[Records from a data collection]

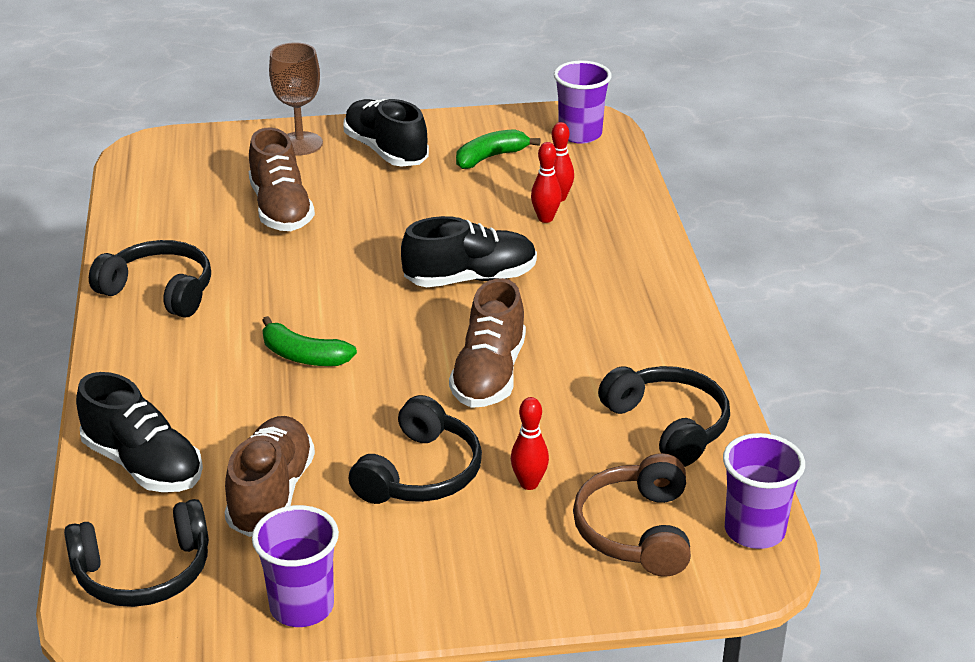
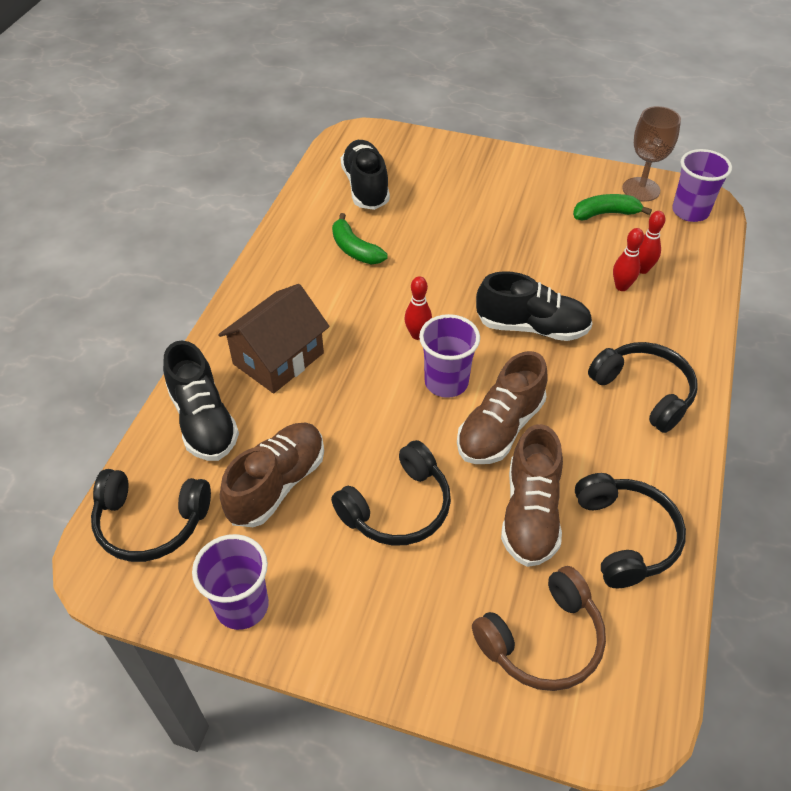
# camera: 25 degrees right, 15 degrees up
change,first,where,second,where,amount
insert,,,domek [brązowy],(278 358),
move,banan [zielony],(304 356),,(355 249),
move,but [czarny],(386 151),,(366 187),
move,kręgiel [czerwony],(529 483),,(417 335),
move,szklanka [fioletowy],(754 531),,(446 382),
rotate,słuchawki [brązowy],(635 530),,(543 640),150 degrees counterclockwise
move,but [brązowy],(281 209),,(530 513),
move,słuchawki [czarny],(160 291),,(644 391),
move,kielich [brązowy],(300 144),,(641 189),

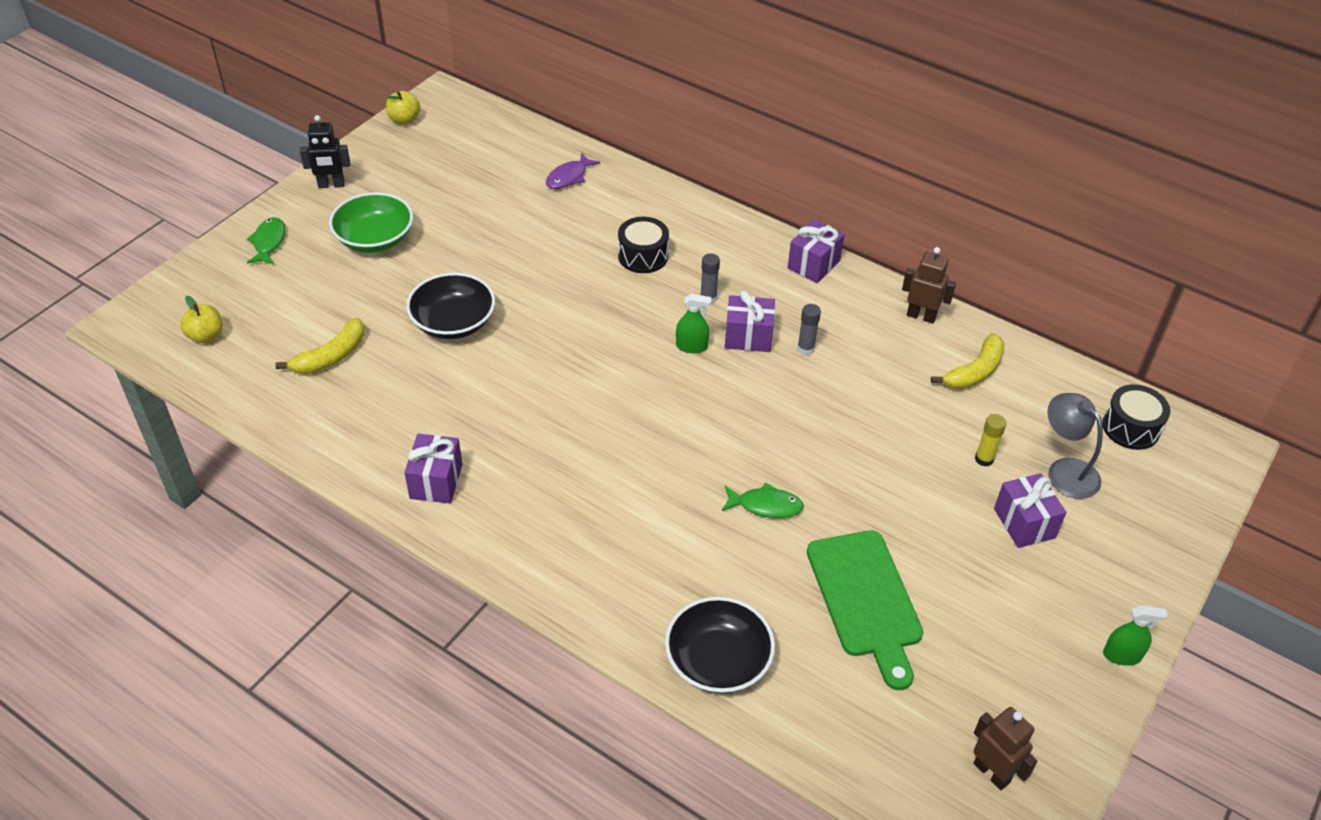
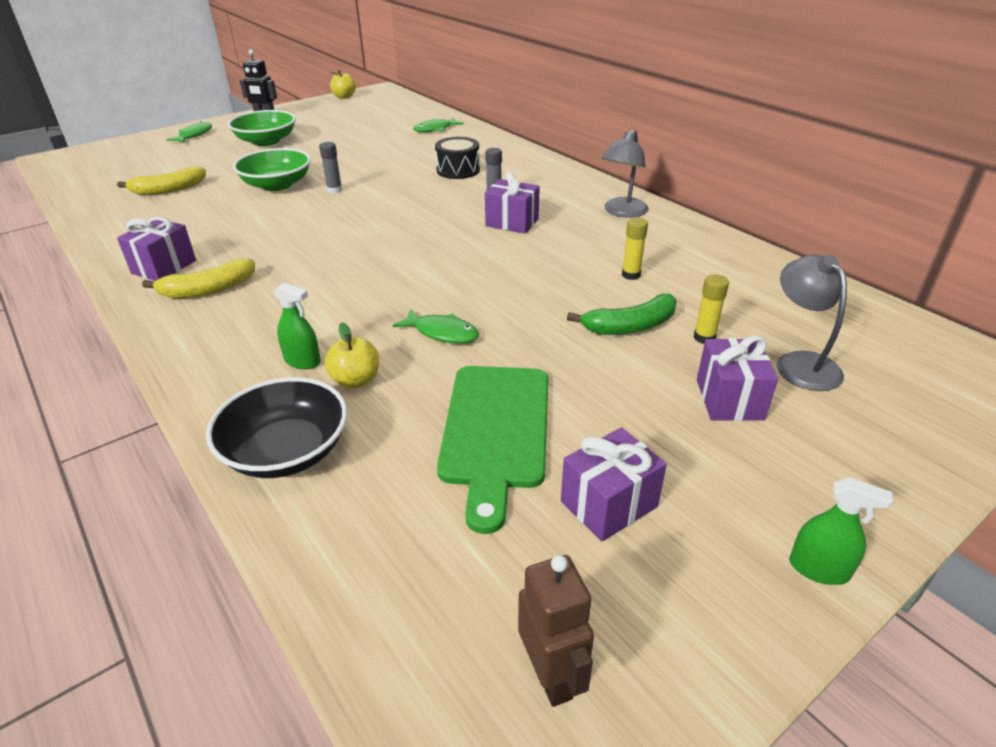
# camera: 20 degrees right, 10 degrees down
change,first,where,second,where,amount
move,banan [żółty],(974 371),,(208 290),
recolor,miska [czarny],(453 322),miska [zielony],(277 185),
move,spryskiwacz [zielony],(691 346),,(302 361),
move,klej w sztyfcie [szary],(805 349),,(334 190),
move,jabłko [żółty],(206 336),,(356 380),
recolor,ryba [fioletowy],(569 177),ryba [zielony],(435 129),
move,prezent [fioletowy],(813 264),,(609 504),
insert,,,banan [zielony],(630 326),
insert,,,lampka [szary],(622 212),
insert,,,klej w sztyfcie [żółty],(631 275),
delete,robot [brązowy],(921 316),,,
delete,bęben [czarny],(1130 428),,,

▶ [Exercise aim]
Set down all entries above again, exactly, without images.

▶ [Completed task]
# camera: 25 degrees right, 15 degrees up
change,first,where,second,where,amount
insert,,,domek [brązowy],(278 358),
move,banan [zielony],(304 356),,(355 249),
move,but [czarny],(386 151),,(366 187),
move,kręgiel [czerwony],(529 483),,(417 335),
move,szklanka [fioletowy],(754 531),,(446 382),
rotate,słuchawki [brązowy],(635 530),,(543 640),150 degrees counterclockwise
move,but [brązowy],(281 209),,(530 513),
move,słuchawki [czarny],(160 291),,(644 391),
move,kielich [brązowy],(300 144),,(641 189),

# camera: 20 degrees right, 10 degrees down
change,first,where,second,where,amount
move,banan [żółty],(974 371),,(208 290),
recolor,miska [czarny],(453 322),miska [zielony],(277 185),
move,spryskiwacz [zielony],(691 346),,(302 361),
move,klej w sztyfcie [szary],(805 349),,(334 190),
move,jabłko [żółty],(206 336),,(356 380),
recolor,ryba [fioletowy],(569 177),ryba [zielony],(435 129),
move,prezent [fioletowy],(813 264),,(609 504),
insert,,,banan [zielony],(630 326),
insert,,,lampka [szary],(622 212),
insert,,,klej w sztyfcie [żółty],(631 275),
delete,robot [brązowy],(921 316),,,
delete,bęben [czarny],(1130 428),,,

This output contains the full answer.